### HOW TO COMPLETE THIS TASK
Please print only the top portion of the entries below, ending with the line that contains "before: brown die", exactly as written.

-------- STUDY MATERIAL --------

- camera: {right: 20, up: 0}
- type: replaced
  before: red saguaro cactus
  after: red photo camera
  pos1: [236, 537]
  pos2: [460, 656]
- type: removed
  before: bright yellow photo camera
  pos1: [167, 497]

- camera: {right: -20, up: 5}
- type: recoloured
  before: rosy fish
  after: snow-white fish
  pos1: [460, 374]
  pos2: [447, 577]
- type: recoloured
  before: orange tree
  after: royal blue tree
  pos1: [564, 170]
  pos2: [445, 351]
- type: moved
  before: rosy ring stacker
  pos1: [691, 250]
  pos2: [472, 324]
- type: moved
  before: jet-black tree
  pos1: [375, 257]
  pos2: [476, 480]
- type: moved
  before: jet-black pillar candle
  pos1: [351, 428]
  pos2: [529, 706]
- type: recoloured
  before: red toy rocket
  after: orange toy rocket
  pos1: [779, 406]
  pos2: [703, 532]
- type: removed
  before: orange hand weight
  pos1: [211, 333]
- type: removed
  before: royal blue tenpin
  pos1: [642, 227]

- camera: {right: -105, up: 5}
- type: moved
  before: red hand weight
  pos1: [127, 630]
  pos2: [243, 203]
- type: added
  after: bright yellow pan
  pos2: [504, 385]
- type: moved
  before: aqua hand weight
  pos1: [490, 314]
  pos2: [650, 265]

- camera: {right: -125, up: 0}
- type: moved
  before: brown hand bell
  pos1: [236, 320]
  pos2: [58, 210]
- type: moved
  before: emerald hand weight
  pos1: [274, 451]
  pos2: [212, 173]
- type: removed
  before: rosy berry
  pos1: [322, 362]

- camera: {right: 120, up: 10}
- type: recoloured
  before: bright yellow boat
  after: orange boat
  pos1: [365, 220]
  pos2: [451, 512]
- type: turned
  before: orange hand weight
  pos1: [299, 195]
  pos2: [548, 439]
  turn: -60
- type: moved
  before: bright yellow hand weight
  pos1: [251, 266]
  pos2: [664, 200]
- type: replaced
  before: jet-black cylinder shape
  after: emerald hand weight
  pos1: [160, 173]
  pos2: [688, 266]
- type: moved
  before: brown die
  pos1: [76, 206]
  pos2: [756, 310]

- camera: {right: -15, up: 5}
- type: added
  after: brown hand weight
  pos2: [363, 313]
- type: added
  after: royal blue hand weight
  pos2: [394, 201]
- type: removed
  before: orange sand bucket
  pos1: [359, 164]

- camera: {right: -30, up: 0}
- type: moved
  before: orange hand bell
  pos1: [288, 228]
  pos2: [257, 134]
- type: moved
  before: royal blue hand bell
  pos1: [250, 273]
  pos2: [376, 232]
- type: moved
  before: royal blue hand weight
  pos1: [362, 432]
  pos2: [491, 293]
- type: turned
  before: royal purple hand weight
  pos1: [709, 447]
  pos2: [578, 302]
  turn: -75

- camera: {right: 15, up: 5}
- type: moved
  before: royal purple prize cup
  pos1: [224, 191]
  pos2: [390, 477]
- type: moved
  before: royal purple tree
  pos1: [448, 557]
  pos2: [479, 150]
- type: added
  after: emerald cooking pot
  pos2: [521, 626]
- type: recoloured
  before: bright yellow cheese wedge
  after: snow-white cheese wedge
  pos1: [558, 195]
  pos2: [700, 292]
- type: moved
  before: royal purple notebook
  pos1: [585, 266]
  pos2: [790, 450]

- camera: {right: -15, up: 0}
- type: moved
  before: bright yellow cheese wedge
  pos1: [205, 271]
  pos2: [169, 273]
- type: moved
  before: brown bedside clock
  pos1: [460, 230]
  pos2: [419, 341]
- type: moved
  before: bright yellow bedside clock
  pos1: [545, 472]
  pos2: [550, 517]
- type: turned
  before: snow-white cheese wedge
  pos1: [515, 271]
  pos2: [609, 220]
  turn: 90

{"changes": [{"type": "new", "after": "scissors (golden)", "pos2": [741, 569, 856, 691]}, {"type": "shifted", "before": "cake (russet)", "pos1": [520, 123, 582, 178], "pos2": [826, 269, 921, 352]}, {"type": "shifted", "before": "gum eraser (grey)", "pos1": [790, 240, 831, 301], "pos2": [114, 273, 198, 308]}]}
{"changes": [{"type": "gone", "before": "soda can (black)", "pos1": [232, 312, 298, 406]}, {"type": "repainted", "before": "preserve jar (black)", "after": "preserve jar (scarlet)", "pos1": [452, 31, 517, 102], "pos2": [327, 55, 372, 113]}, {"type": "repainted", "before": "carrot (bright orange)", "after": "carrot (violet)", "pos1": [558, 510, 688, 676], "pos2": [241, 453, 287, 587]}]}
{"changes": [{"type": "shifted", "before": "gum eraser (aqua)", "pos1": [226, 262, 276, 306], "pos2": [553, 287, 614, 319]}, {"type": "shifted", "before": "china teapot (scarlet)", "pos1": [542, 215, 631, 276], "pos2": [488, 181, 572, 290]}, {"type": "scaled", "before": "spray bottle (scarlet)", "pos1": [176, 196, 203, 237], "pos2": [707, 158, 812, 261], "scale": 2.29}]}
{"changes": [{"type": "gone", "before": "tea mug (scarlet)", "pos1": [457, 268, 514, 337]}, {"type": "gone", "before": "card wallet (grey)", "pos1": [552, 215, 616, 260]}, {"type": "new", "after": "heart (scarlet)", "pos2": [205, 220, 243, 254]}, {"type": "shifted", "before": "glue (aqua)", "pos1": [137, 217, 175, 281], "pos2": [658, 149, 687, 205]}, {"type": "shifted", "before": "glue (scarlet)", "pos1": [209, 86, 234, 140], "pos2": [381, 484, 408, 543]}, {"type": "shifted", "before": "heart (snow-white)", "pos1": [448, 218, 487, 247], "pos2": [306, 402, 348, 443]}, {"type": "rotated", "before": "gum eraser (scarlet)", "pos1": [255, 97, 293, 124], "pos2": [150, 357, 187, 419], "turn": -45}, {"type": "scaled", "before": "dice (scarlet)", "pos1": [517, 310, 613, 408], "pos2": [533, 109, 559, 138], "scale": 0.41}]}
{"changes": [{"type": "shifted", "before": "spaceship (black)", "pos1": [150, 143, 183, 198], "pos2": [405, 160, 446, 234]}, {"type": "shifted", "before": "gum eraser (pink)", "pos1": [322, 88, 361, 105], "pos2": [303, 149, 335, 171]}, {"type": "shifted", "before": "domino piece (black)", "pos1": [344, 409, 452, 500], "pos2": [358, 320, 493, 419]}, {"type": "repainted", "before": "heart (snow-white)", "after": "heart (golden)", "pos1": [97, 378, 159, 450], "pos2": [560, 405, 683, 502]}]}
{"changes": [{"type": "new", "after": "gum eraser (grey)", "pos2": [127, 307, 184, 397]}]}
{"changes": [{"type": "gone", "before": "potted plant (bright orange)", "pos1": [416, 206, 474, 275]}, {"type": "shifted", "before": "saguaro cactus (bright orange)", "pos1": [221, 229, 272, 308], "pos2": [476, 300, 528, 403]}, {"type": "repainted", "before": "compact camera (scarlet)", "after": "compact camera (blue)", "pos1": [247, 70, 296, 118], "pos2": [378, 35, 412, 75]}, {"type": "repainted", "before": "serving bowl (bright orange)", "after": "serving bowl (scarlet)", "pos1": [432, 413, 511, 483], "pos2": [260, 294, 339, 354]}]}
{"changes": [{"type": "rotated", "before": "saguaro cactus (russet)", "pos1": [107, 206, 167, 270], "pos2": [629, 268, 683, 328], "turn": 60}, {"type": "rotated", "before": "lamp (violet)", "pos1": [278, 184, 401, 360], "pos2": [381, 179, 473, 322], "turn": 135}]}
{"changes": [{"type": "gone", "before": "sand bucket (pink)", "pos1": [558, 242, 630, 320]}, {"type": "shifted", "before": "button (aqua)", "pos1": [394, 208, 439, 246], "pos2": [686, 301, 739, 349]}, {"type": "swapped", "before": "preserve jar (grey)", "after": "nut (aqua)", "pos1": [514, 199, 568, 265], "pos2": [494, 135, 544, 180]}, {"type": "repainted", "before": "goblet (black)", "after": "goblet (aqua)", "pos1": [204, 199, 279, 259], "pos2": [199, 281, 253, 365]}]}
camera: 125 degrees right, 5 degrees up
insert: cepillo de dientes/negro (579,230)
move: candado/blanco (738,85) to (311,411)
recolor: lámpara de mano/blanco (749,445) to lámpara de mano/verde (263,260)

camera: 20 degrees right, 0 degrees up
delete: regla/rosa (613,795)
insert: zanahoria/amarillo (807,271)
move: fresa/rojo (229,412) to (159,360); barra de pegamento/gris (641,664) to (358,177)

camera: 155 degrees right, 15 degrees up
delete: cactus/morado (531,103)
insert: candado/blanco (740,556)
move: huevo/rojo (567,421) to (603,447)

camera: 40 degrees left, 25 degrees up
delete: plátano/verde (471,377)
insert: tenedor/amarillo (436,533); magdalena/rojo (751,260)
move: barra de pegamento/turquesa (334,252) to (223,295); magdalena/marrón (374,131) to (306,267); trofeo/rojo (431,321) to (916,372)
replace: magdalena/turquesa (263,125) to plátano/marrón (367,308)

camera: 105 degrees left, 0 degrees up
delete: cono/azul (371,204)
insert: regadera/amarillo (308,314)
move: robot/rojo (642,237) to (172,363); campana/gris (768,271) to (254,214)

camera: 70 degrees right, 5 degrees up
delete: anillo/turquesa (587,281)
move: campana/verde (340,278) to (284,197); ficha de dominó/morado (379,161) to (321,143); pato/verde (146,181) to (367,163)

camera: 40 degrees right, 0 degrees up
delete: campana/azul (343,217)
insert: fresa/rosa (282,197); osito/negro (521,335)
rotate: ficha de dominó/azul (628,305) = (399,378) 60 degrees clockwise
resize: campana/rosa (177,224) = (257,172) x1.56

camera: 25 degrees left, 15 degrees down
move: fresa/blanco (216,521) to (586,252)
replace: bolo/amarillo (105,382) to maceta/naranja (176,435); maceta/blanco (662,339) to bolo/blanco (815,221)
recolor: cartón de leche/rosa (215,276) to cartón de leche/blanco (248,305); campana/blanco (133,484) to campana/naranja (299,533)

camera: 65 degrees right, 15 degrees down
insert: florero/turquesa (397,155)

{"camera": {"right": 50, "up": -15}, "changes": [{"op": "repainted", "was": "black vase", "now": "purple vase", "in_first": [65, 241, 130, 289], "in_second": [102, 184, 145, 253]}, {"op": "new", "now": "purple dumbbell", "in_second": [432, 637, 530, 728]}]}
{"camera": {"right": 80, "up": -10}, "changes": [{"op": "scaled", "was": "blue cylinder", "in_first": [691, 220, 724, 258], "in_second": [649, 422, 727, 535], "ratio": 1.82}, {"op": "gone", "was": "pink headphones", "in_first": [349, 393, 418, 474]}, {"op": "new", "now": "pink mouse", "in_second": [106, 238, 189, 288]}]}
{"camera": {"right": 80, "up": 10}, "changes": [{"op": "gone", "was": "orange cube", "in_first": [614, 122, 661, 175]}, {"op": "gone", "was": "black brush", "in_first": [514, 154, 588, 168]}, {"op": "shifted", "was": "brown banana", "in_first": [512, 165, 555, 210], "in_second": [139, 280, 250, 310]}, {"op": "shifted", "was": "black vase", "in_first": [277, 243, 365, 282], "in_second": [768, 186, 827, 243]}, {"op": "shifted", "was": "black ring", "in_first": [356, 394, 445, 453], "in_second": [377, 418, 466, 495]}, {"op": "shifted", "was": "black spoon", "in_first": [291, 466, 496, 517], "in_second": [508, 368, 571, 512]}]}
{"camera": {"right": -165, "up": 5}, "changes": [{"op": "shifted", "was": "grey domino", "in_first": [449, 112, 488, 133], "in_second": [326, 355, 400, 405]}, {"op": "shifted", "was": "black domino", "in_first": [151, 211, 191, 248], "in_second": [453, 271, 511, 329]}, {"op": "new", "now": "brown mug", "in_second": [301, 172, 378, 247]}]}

--------

### SOLVED EXERCISE
- camera: {right: 20, up: 0}
- type: replaced
  before: red saguaro cactus
  after: red photo camera
  pos1: [236, 537]
  pos2: [460, 656]
- type: removed
  before: bright yellow photo camera
  pos1: [167, 497]

- camera: {right: -20, up: 5}
- type: recoloured
  before: rosy fish
  after: snow-white fish
  pos1: [460, 374]
  pos2: [447, 577]
- type: recoloured
  before: orange tree
  after: royal blue tree
  pos1: [564, 170]
  pos2: [445, 351]
- type: moved
  before: rosy ring stacker
  pos1: [691, 250]
  pos2: [472, 324]
- type: moved
  before: jet-black tree
  pos1: [375, 257]
  pos2: [476, 480]
- type: moved
  before: jet-black pillar candle
  pos1: [351, 428]
  pos2: [529, 706]
- type: recoloured
  before: red toy rocket
  after: orange toy rocket
  pos1: [779, 406]
  pos2: [703, 532]
- type: removed
  before: orange hand weight
  pos1: [211, 333]
- type: removed
  before: royal blue tenpin
  pos1: [642, 227]

- camera: {right: -105, up: 5}
- type: moved
  before: red hand weight
  pos1: [127, 630]
  pos2: [243, 203]
- type: added
  after: bright yellow pan
  pos2: [504, 385]
- type: moved
  before: aqua hand weight
  pos1: [490, 314]
  pos2: [650, 265]

- camera: {right: -125, up: 0}
- type: moved
  before: brown hand bell
  pos1: [236, 320]
  pos2: [58, 210]
- type: moved
  before: emerald hand weight
  pos1: [274, 451]
  pos2: [212, 173]
- type: removed
  before: rosy berry
  pos1: [322, 362]

- camera: {right: 120, up: 10}
- type: recoloured
  before: bright yellow boat
  after: orange boat
  pos1: [365, 220]
  pos2: [451, 512]
- type: turned
  before: orange hand weight
  pos1: [299, 195]
  pos2: [548, 439]
  turn: -60
- type: moved
  before: bright yellow hand weight
  pos1: [251, 266]
  pos2: [664, 200]
- type: replaced
  before: jet-black cylinder shape
  after: emerald hand weight
  pos1: [160, 173]
  pos2: [688, 266]
- type: moved
  before: brown die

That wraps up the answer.